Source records
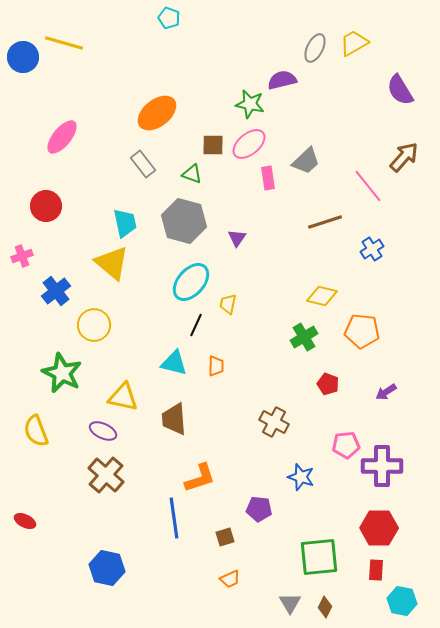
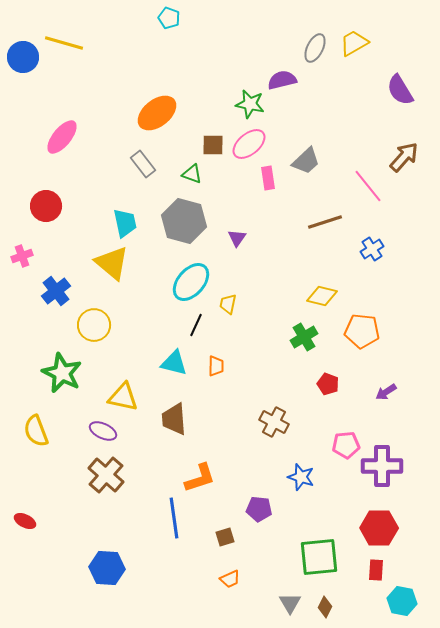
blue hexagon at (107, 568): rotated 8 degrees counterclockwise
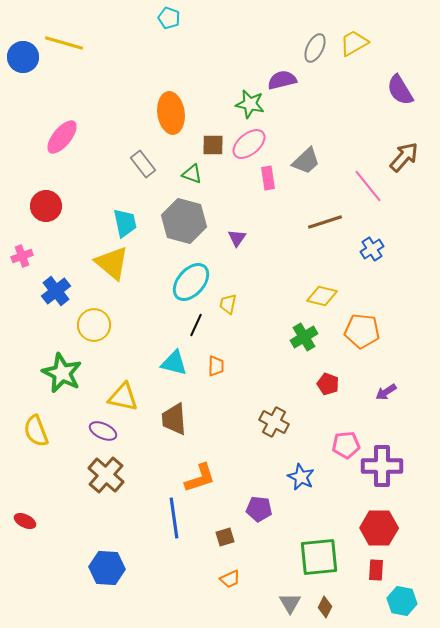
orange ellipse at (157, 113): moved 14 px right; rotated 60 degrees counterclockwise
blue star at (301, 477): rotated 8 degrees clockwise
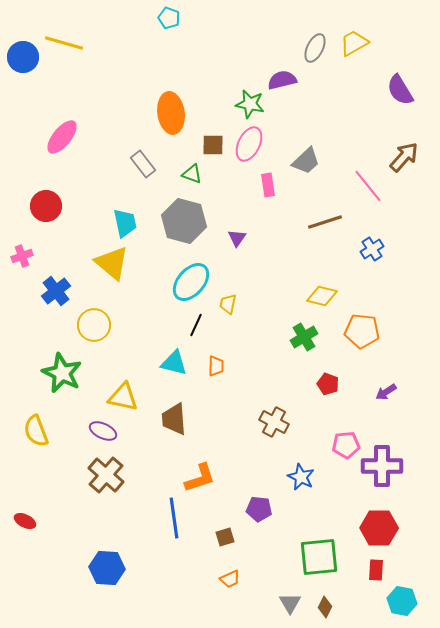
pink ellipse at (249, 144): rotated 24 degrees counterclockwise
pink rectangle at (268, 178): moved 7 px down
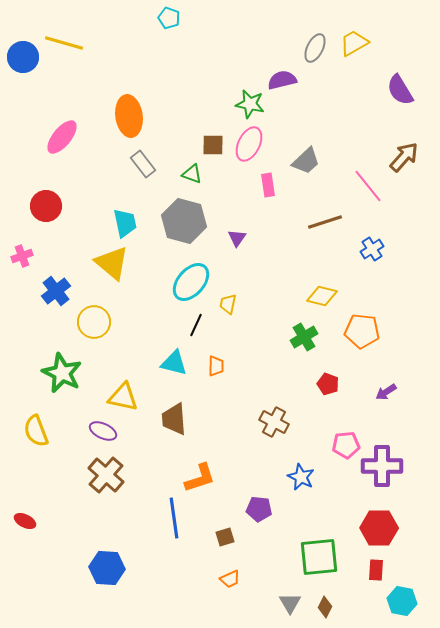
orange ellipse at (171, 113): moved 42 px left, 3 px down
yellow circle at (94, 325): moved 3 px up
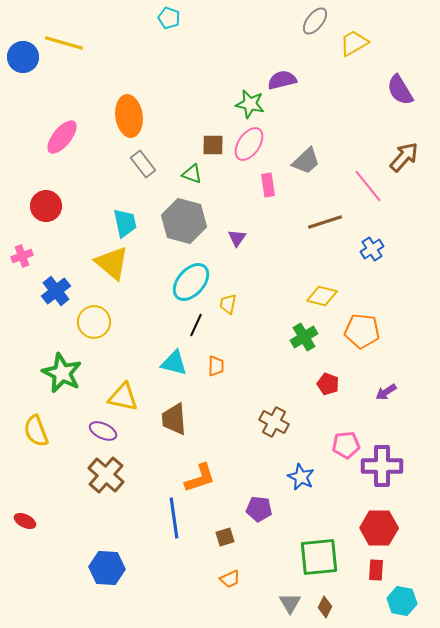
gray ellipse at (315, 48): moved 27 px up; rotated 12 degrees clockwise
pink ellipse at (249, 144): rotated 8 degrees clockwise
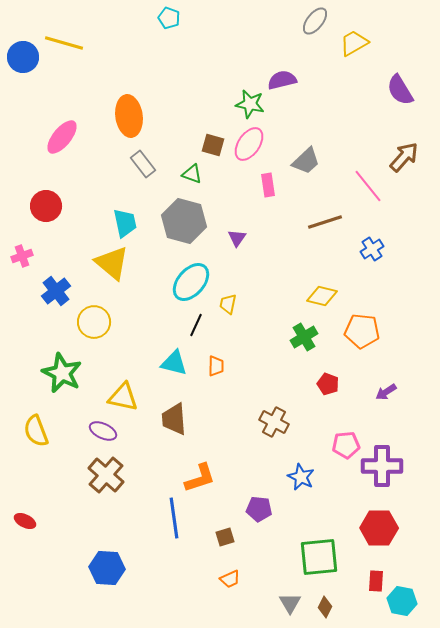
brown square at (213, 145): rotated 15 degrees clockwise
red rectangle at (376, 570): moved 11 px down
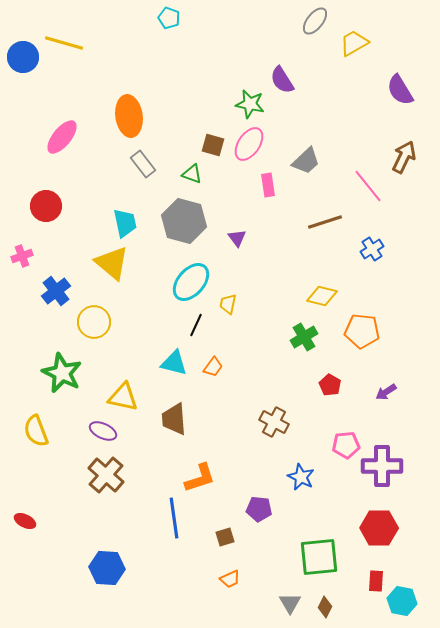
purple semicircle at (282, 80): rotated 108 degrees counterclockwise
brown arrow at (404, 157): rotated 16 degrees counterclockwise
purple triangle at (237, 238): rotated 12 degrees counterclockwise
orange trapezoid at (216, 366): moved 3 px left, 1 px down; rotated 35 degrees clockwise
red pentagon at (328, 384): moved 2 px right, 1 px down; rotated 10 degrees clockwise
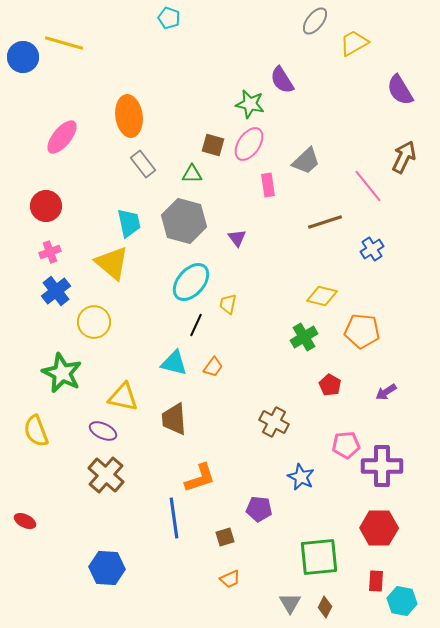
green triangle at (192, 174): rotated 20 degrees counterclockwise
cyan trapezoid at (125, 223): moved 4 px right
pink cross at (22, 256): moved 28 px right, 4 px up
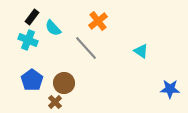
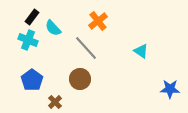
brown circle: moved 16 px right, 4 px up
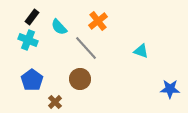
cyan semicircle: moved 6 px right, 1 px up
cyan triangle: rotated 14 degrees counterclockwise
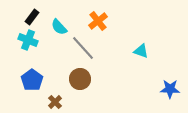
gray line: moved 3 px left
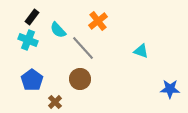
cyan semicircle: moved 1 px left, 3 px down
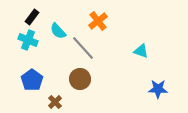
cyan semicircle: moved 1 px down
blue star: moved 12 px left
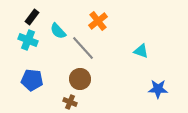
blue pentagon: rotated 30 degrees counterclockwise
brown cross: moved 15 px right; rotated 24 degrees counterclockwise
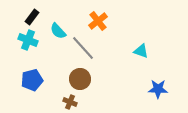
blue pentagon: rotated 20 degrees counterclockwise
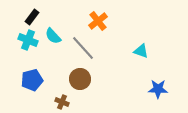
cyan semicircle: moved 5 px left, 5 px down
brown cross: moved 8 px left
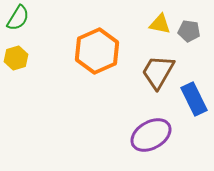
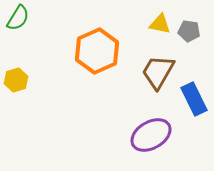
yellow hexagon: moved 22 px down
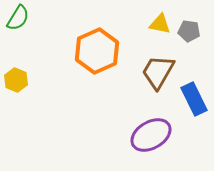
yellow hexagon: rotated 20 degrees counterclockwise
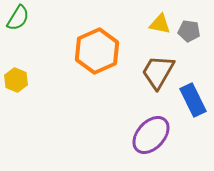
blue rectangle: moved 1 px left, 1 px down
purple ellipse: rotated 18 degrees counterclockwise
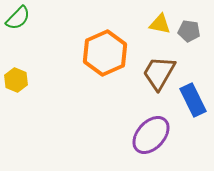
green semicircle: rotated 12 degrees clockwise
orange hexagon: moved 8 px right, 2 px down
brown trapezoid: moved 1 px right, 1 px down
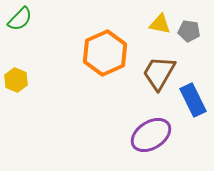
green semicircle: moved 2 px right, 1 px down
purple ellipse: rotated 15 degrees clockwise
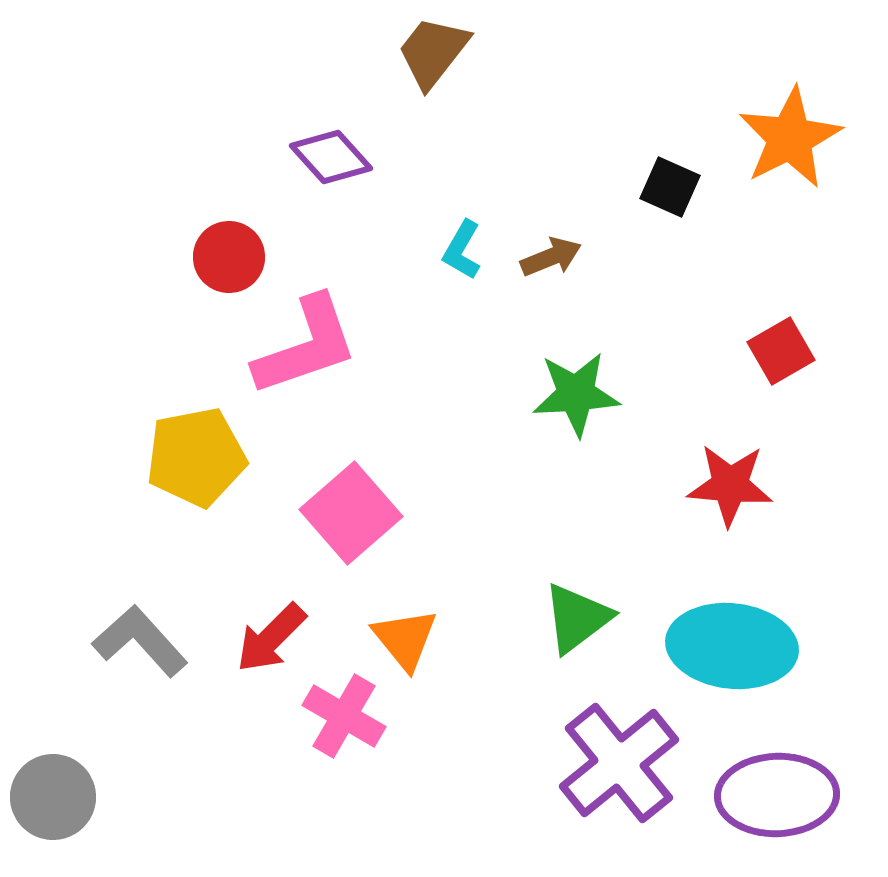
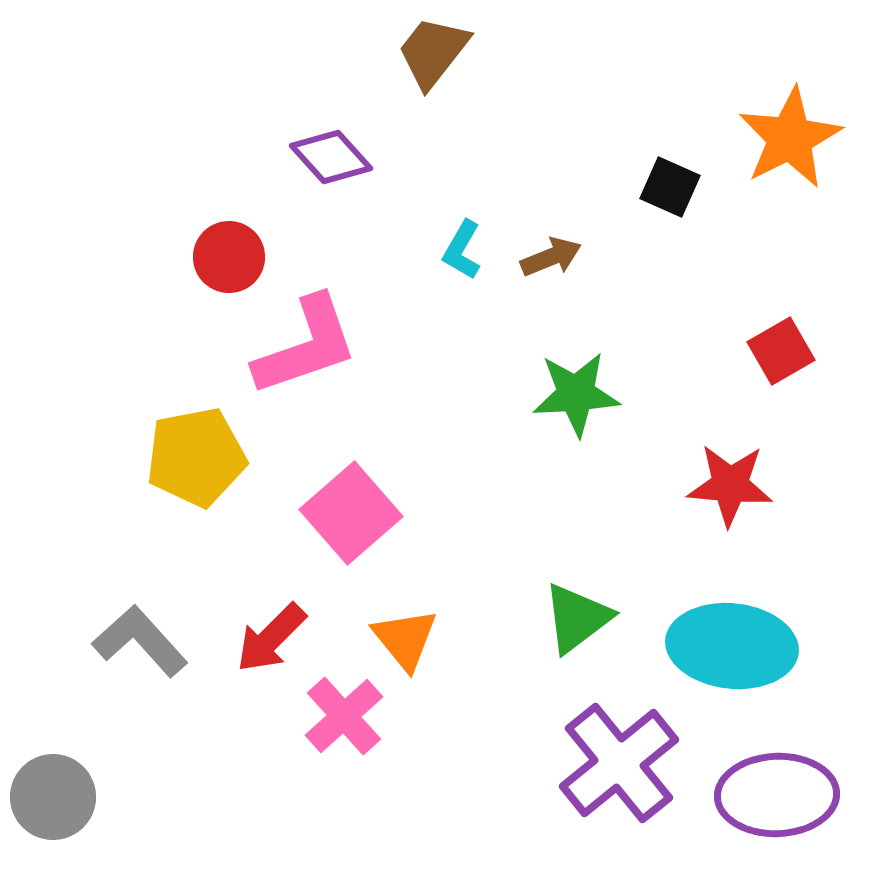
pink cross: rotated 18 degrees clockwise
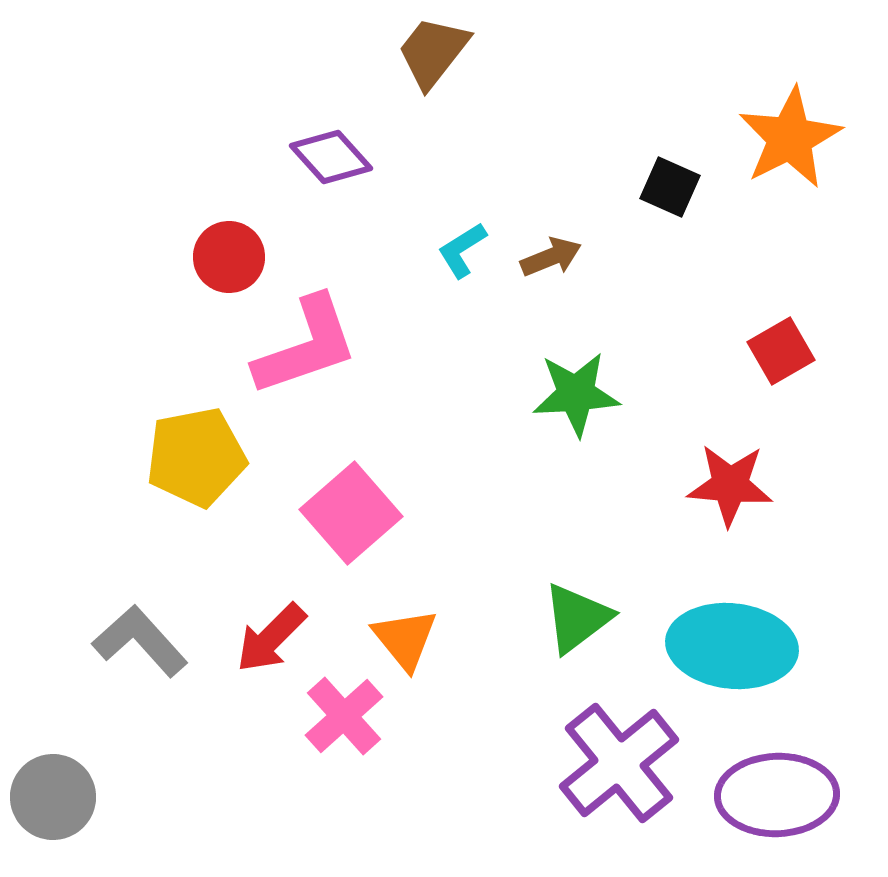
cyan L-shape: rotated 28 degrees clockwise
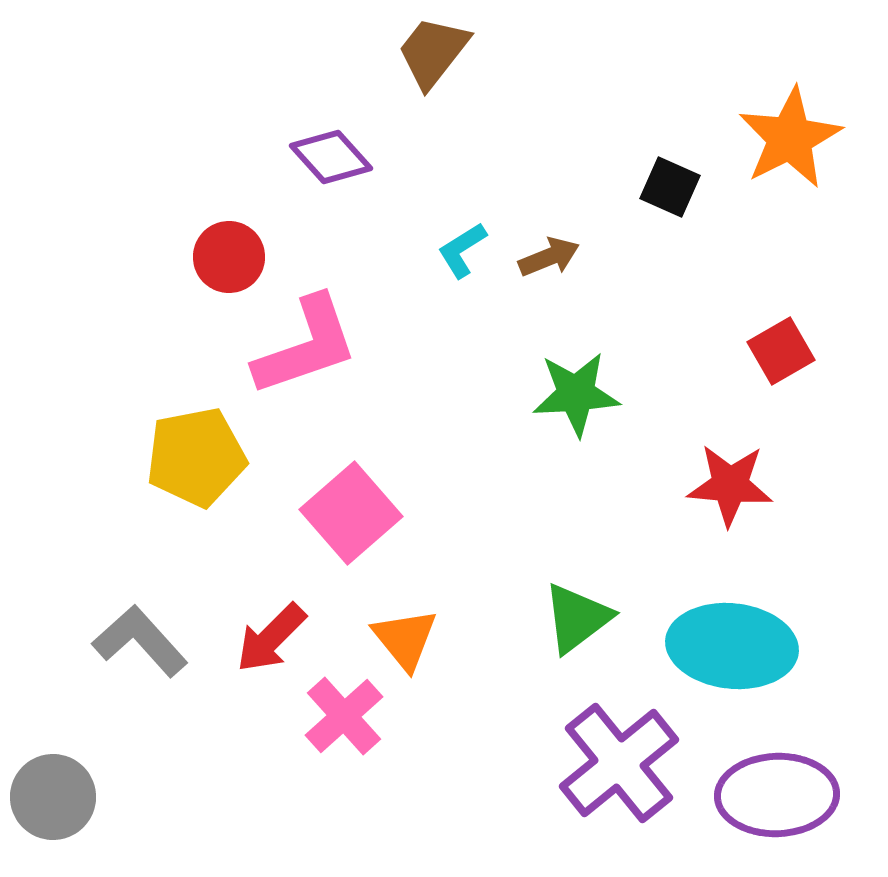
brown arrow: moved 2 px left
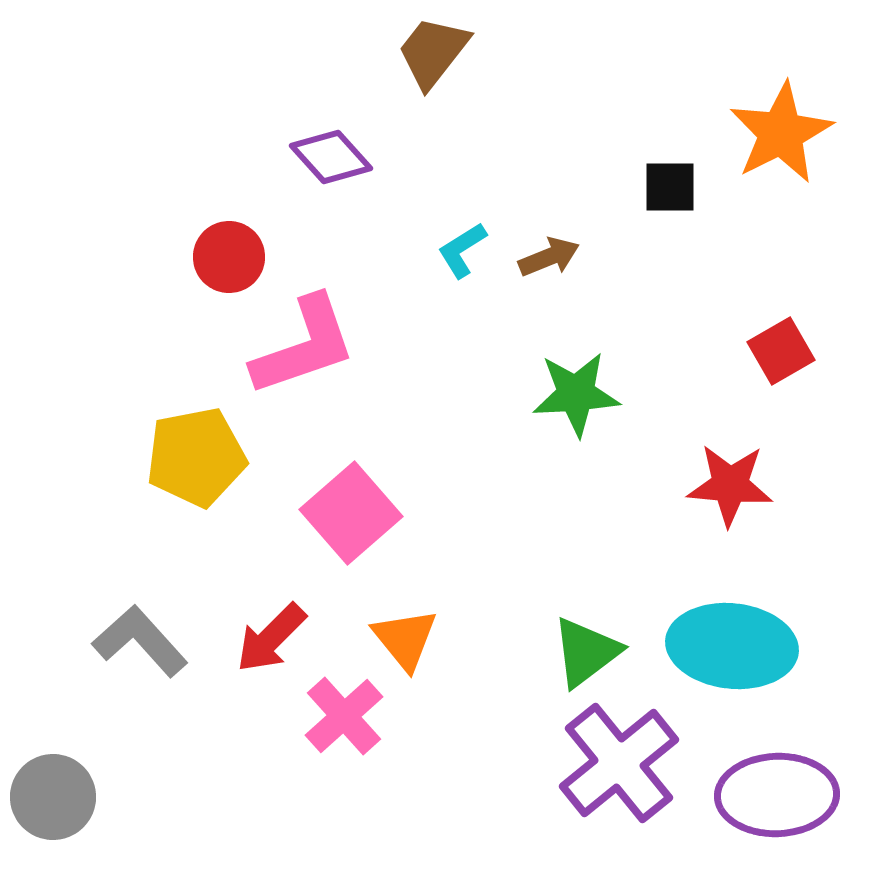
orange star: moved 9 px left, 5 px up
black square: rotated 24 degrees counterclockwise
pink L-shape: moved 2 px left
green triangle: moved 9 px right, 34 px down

• Problem statement
Change every "counterclockwise" in the records above to "anticlockwise" and keep every other line and word as it is. Leave the picture lines out of your answer.

• Full output
blue hexagon at (107, 568): rotated 8 degrees anticlockwise
orange ellipse at (157, 113): moved 14 px right; rotated 60 degrees anticlockwise
blue star at (301, 477): rotated 8 degrees clockwise
pink ellipse at (249, 144): rotated 24 degrees anticlockwise
pink rectangle at (268, 178): moved 7 px down
orange ellipse at (171, 113): moved 42 px left, 3 px down
yellow circle at (94, 325): moved 3 px up
gray ellipse at (315, 48): moved 27 px up; rotated 12 degrees clockwise
pink ellipse at (249, 144): rotated 8 degrees clockwise
brown square at (213, 145): rotated 15 degrees clockwise
red rectangle at (376, 570): moved 11 px down
purple semicircle at (282, 80): rotated 108 degrees anticlockwise
brown arrow at (404, 157): rotated 16 degrees anticlockwise
purple triangle at (237, 238): rotated 12 degrees anticlockwise
orange trapezoid at (216, 366): moved 3 px left, 1 px down; rotated 35 degrees clockwise
red pentagon at (328, 384): moved 2 px right, 1 px down; rotated 10 degrees clockwise
green triangle at (192, 174): rotated 20 degrees anticlockwise
cyan trapezoid at (125, 223): moved 4 px right
pink cross at (22, 256): moved 28 px right, 4 px up
brown circle: moved 16 px right, 4 px up
cyan semicircle: moved 6 px right, 1 px up
cyan triangle: rotated 14 degrees anticlockwise
gray line: moved 3 px left
cyan semicircle: moved 1 px left, 3 px down
cyan semicircle: moved 1 px down
blue star: moved 12 px left
blue pentagon: rotated 30 degrees anticlockwise
brown cross: moved 15 px right; rotated 24 degrees anticlockwise
blue pentagon: rotated 20 degrees anticlockwise
cyan semicircle: moved 5 px left, 5 px down
brown cross: moved 8 px left
yellow hexagon: moved 22 px down
yellow hexagon: rotated 20 degrees anticlockwise
blue rectangle: moved 1 px left, 1 px down
purple ellipse: rotated 18 degrees anticlockwise
green semicircle: rotated 12 degrees clockwise
orange hexagon: moved 8 px right, 2 px down
brown trapezoid: moved 1 px right, 1 px down
green semicircle: moved 2 px right, 1 px down
purple ellipse: rotated 15 degrees clockwise
pink cross: rotated 18 degrees clockwise
cyan L-shape: rotated 28 degrees clockwise
brown arrow: moved 2 px left
orange star: moved 9 px left, 5 px up
black square: rotated 24 degrees anticlockwise
pink L-shape: moved 2 px left
green triangle: moved 9 px right, 34 px down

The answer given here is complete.